## Problem requirements
Across the entries below, tally every line that holds the string "plate" and reply with the number only.

═════ Supplied material

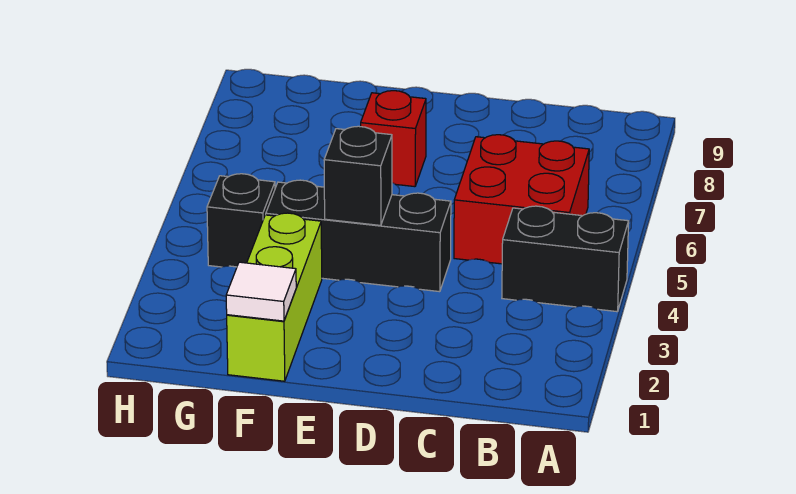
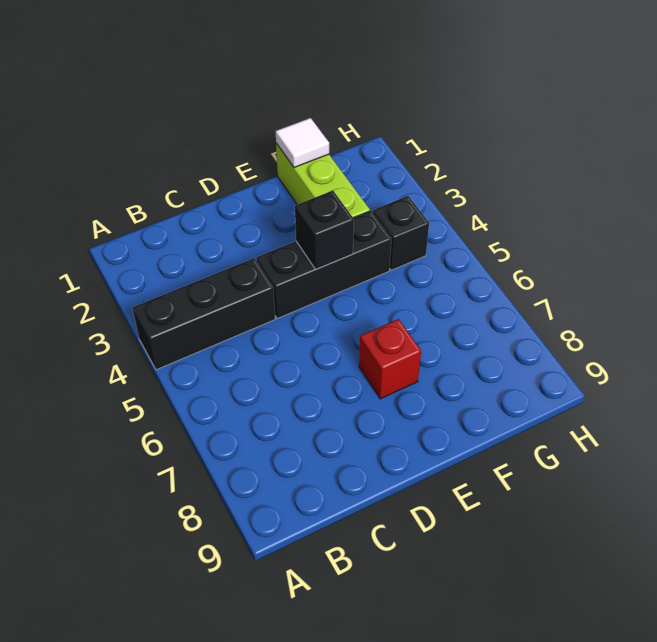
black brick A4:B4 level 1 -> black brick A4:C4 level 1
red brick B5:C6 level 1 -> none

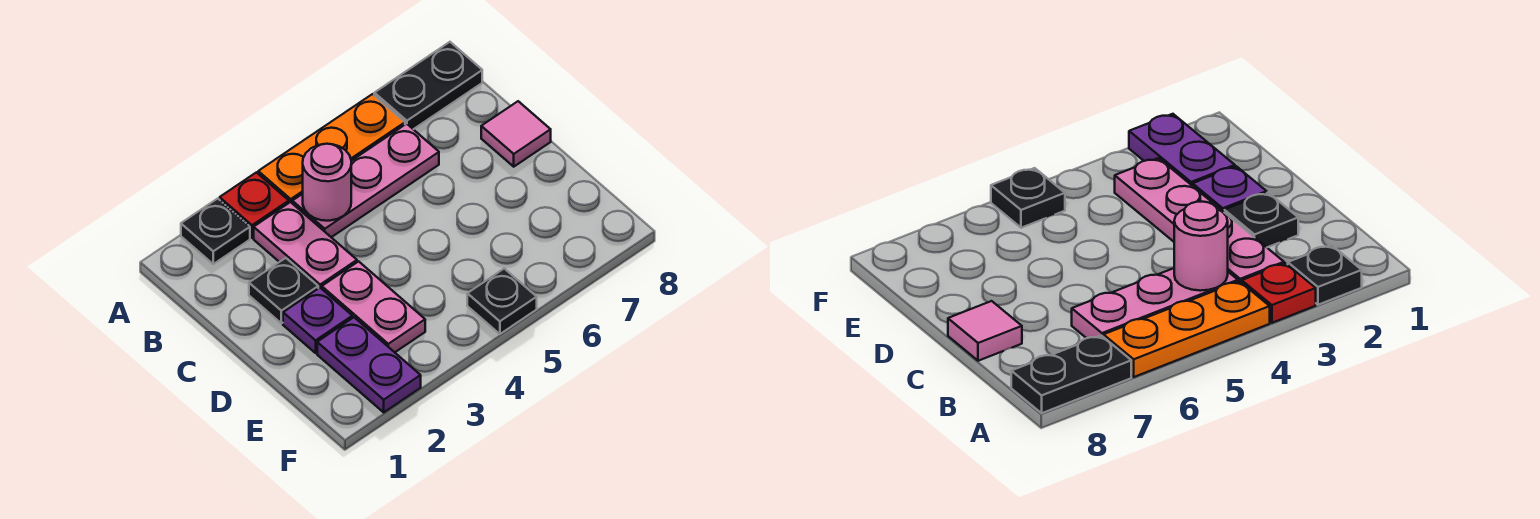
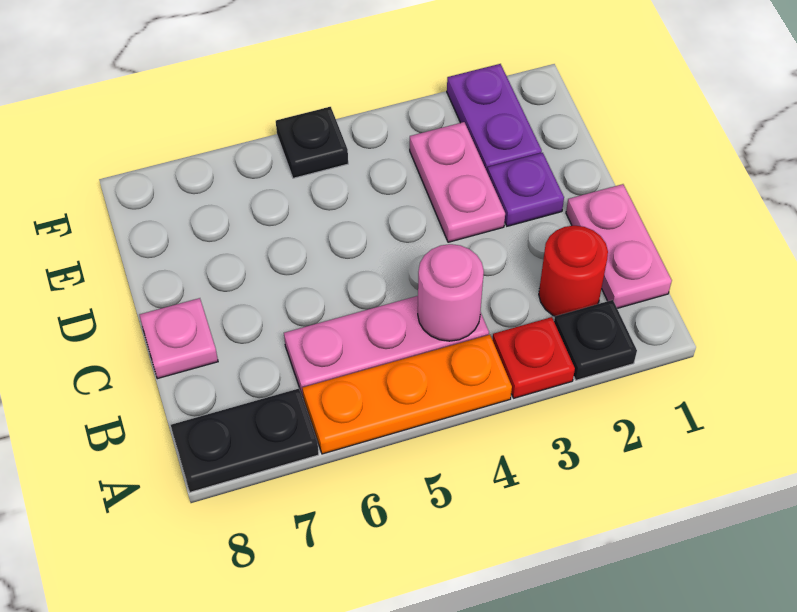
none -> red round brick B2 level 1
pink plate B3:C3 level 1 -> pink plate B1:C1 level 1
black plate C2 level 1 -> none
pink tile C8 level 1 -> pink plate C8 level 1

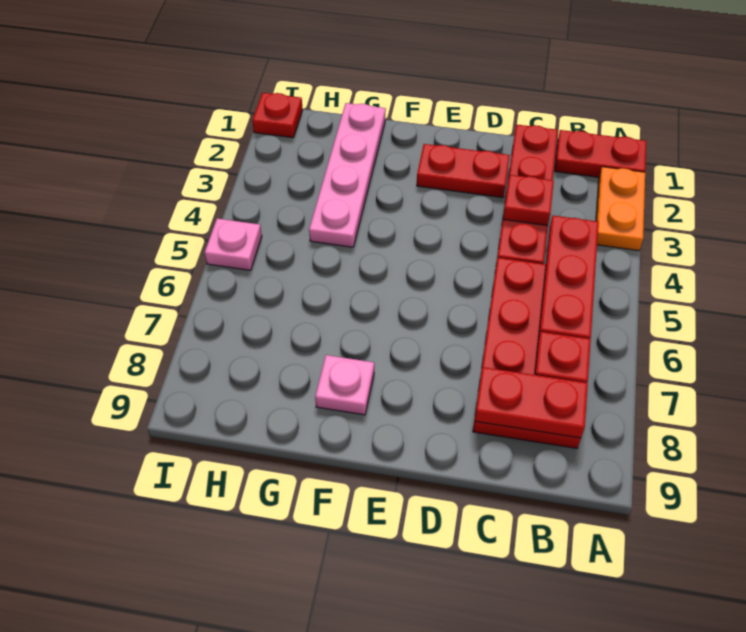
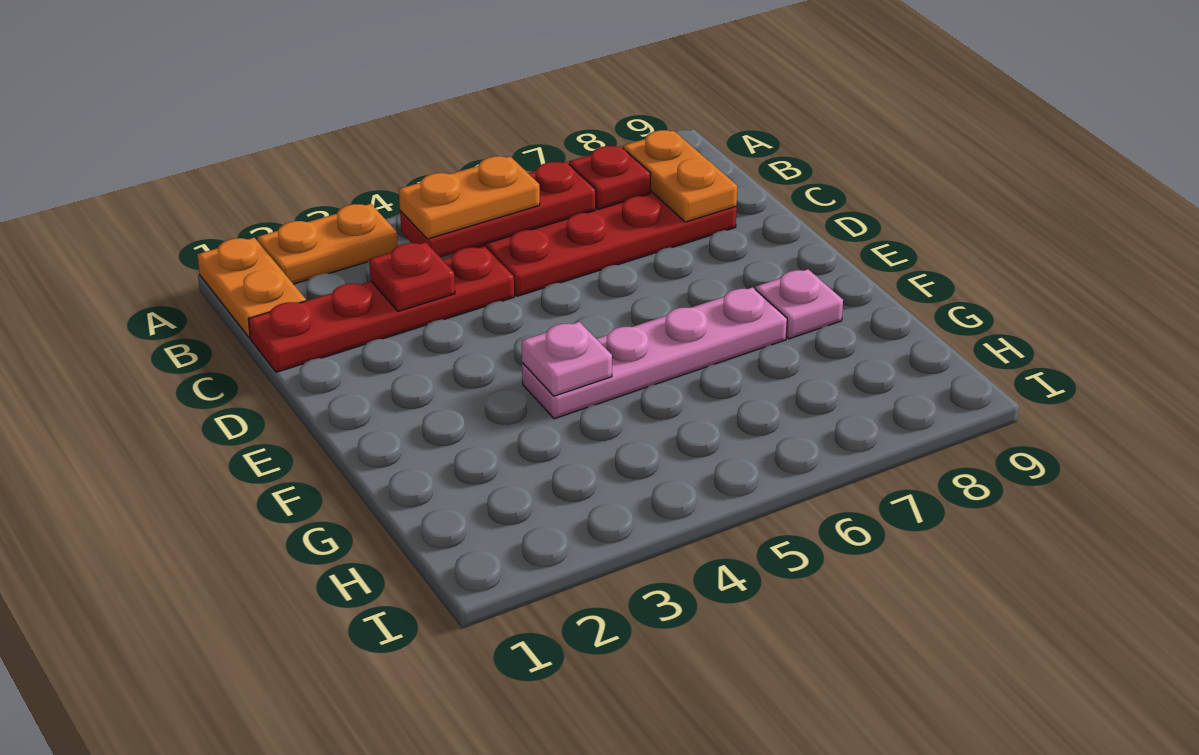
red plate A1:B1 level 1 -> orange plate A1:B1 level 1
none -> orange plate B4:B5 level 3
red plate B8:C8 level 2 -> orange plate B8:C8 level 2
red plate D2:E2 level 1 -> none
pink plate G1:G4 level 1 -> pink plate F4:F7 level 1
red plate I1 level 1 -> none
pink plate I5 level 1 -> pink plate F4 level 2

══════════
═════ Supplied material

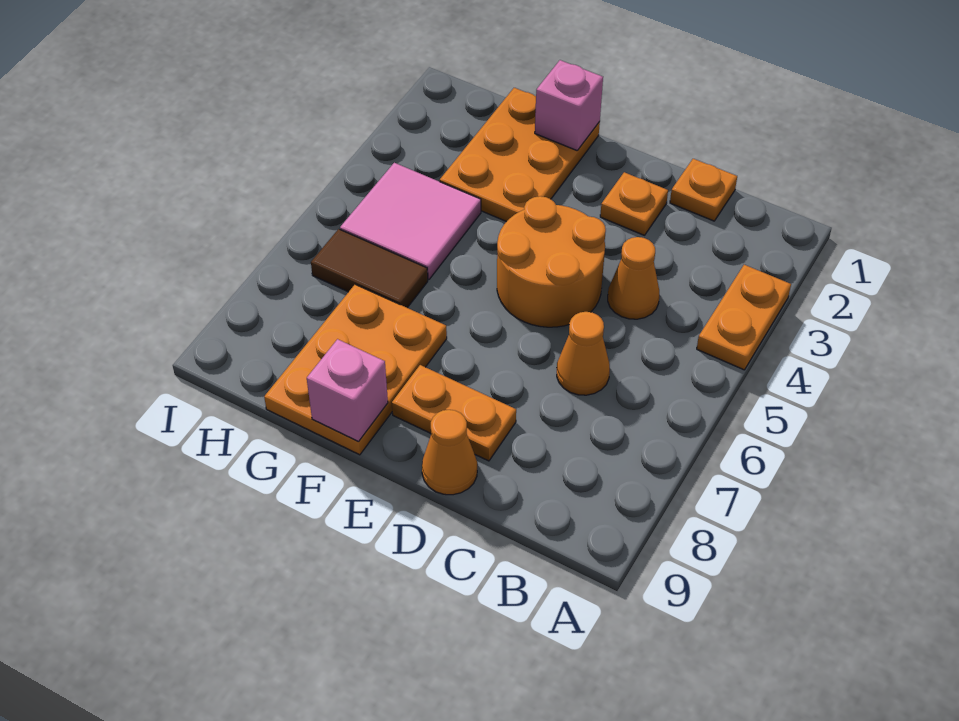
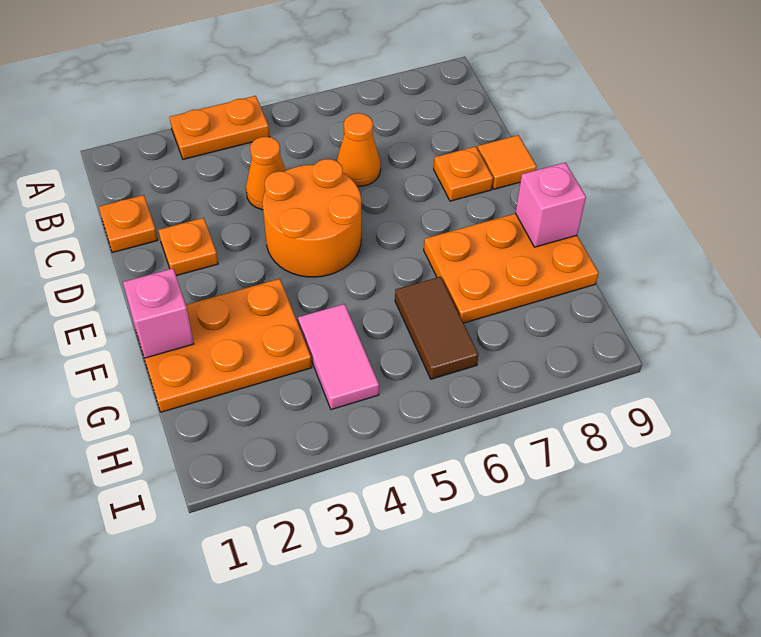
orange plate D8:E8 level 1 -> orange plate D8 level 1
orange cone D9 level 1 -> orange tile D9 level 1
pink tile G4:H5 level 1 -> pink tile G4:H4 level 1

══════════

## The completed task
11